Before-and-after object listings
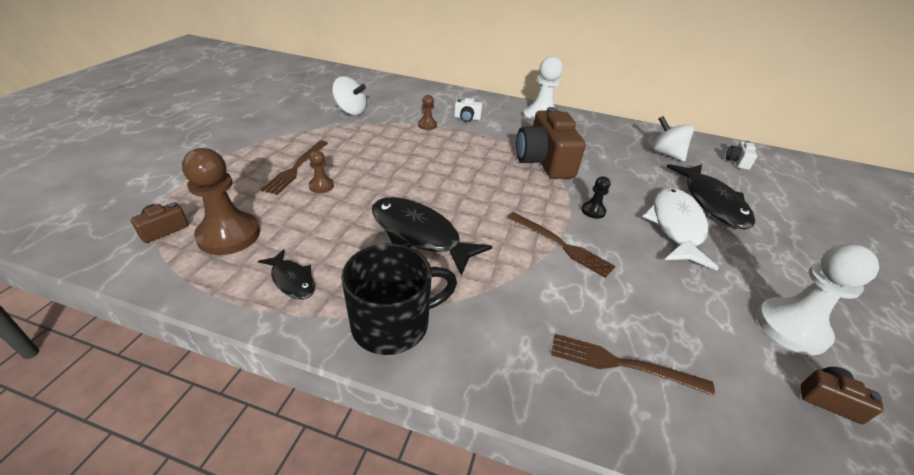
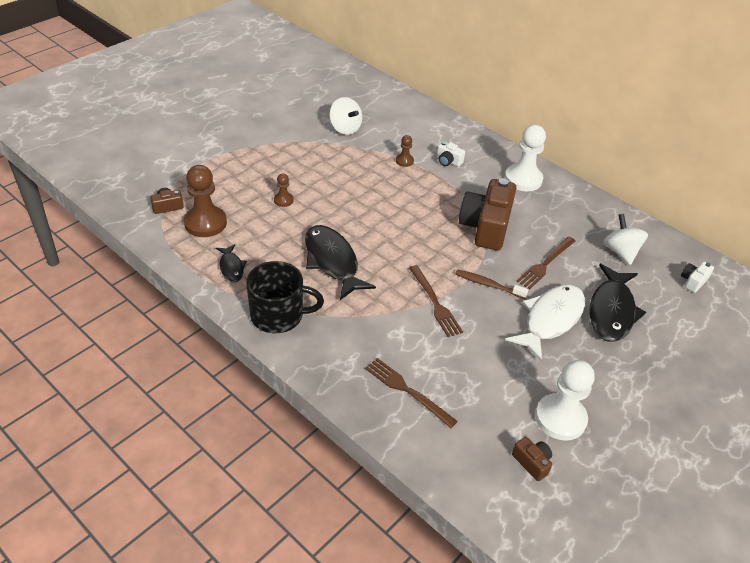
camera: 25 degrees right, 5 degrees up
brown fork [260,141,328,195] -> brown fork moved to [516,237,575,289]
black pawn [581,176,610,219] -> brown toothbrush [455,269,528,299]

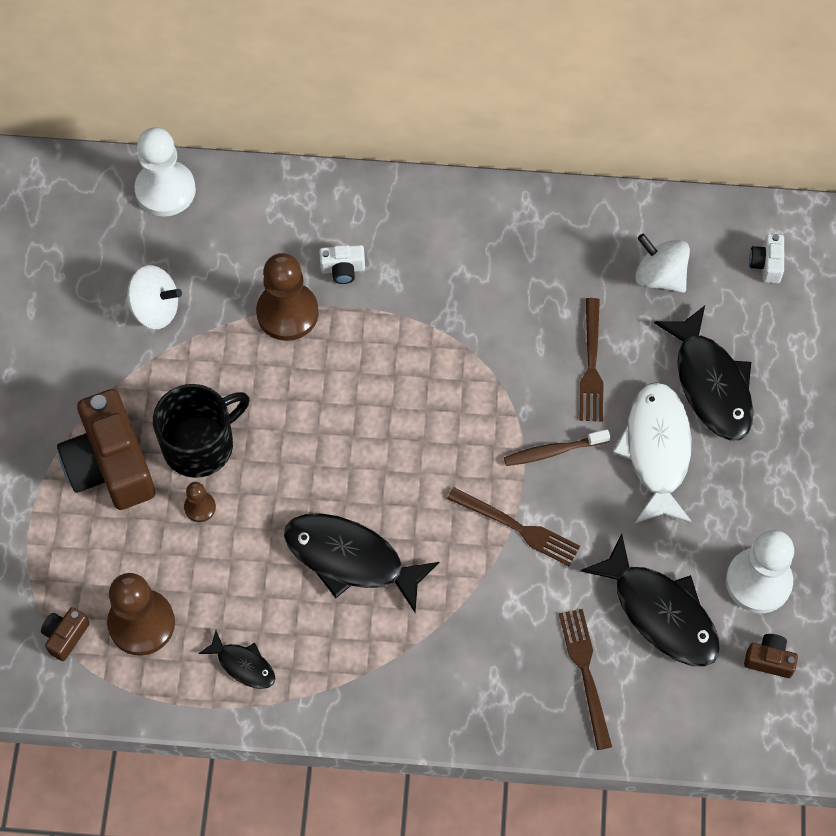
camera: 35 degrees left, 20 degrees up
black mug [246,261,324,333] -> black mug moved to [153,384,250,478]
brown fork [365,358,458,428] -> brown fork turned 75 degrees clockwise [559,609,612,750]
brown pawn [396,135,414,167] -> brown pawn [256,253,319,341], size x2.06
brown camera [459,178,517,250] -> brown camera moved to [57,389,156,510]
white pawn [505,125,546,191] -> white pawn moved to [134,127,196,217]
none -> black fish [580,534,720,667]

Task details
Where the word "degrees" appears in a line of the entries above, count that line; give only the number.

Your solution
3